EXERCISE PROMPT
The pictures stay out; all of the data is to be printed exactly.

[[ SUPPLIED DATA, beginning ]]

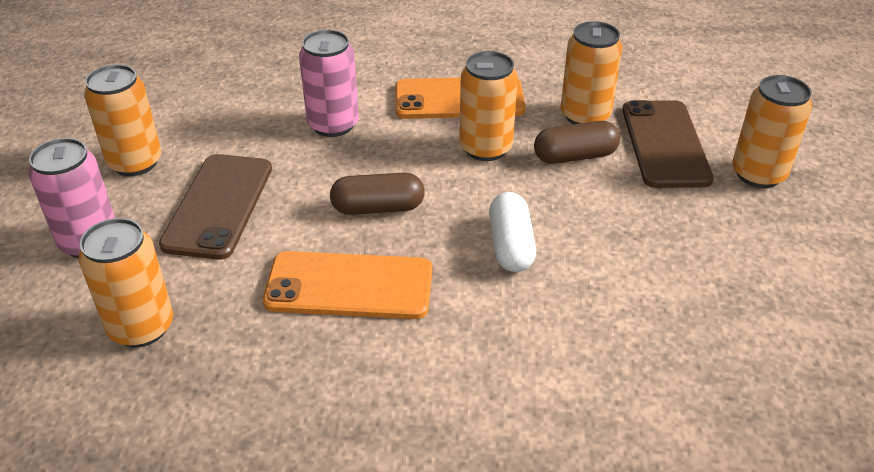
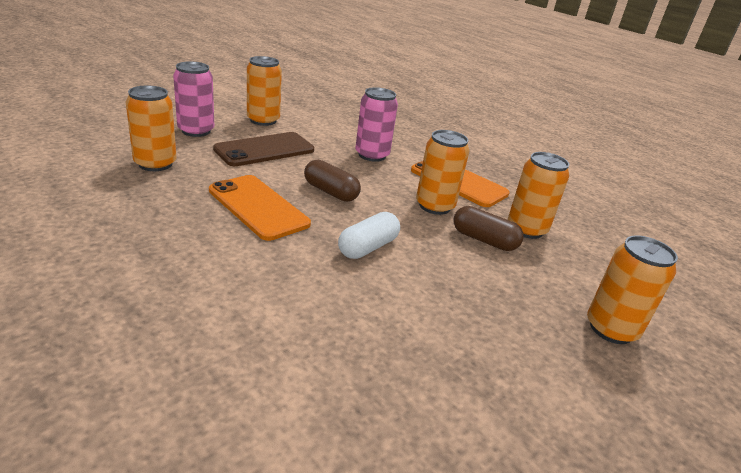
camera: 40 degrees right, 10 degrees down
(665, 144) = (561, 272): brown phone -> none

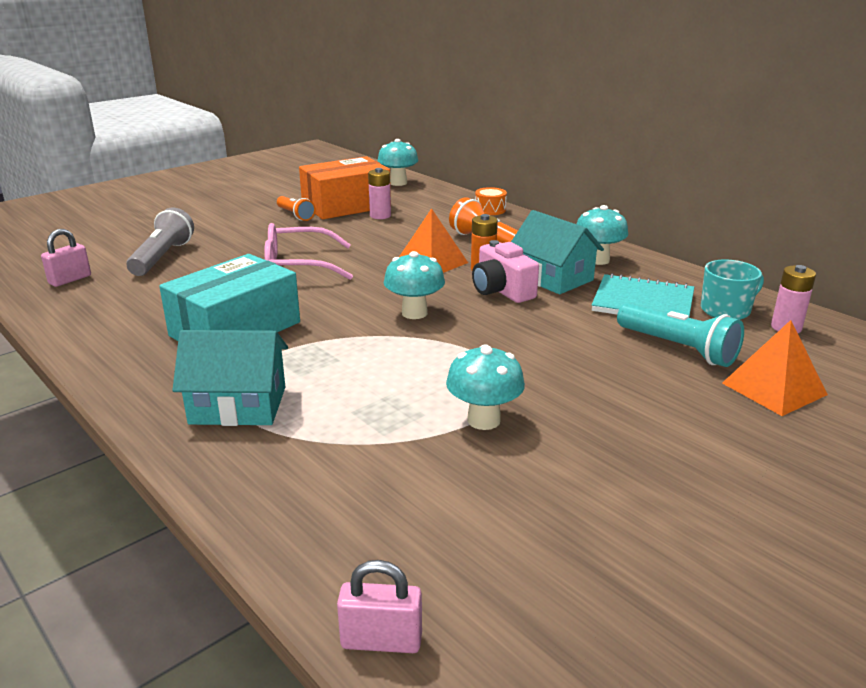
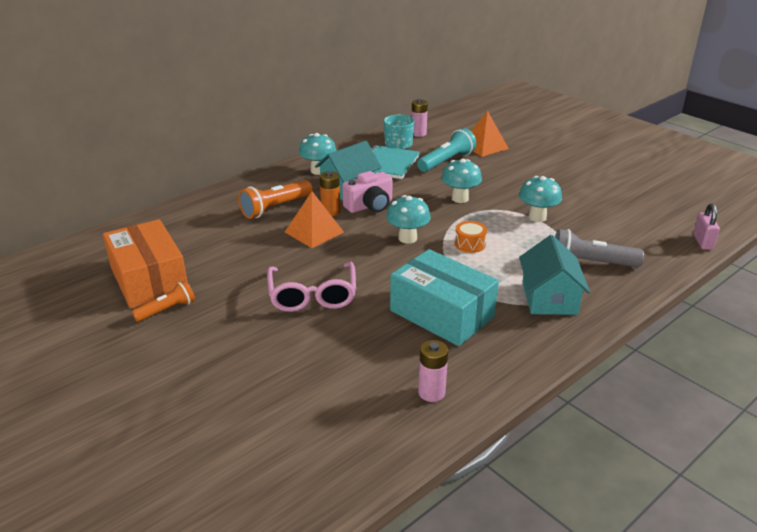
camera: 90 degrees left, 5 degrees up
(70, 280) = (335, 446): pink padlock -> none
(162, 257) = (278, 386): grey flashlight -> grey flashlight (591, 263)
(380, 216) = (190, 258): pink battery -> pink battery (431, 392)
(398, 183) = (84, 251): turquoise mushroom -> turquoise mushroom (460, 198)
(490, 210) = (195, 205): orange drum -> orange drum (470, 244)

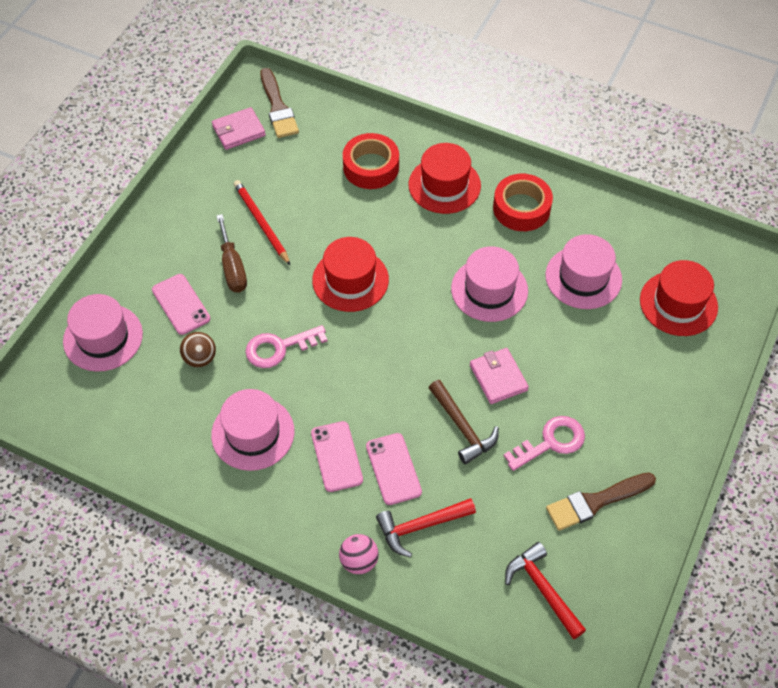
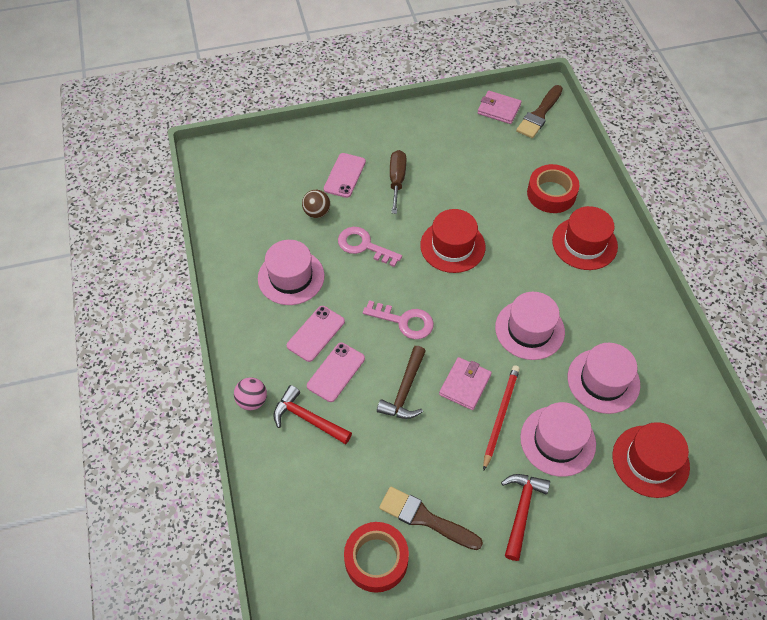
camera: 50 degrees right, 0 degrees up
(103, 337) = (285, 157): pink hat -> pink hat (557, 441)
(232, 267) = (397, 180): brown screwdriver -> brown screwdriver turned 150 degrees clockwise
(261, 223) = (444, 170): red pencil -> red pencil (500, 416)
(521, 208) = (618, 301): red tape -> red tape (376, 559)
(542, 589) = (325, 530): red hammer -> red hammer (521, 510)
(551, 442) = (445, 455): pink key -> pink key (404, 321)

[[ SUPPLIED DATA, end ]]

RESULT OF THE TASK
camera: 40 degrees right, 10 degrees down
(665, 144) = (561, 272): brown phone -> none

camera: 90 degrees left, 5 degrees up
(70, 280) = (335, 446): pink padlock -> none
(162, 257) = (278, 386): grey flashlight -> grey flashlight (591, 263)
(380, 216) = (190, 258): pink battery -> pink battery (431, 392)
(398, 183) = (84, 251): turquoise mushroom -> turquoise mushroom (460, 198)
(490, 210) = (195, 205): orange drum -> orange drum (470, 244)

camera: 50 degrees right, 0 degrees up
(103, 337) = (285, 157): pink hat -> pink hat (557, 441)
(232, 267) = (397, 180): brown screwdriver -> brown screwdriver turned 150 degrees clockwise
(261, 223) = (444, 170): red pencil -> red pencil (500, 416)
(521, 208) = (618, 301): red tape -> red tape (376, 559)
(542, 589) = (325, 530): red hammer -> red hammer (521, 510)
(551, 442) = (445, 455): pink key -> pink key (404, 321)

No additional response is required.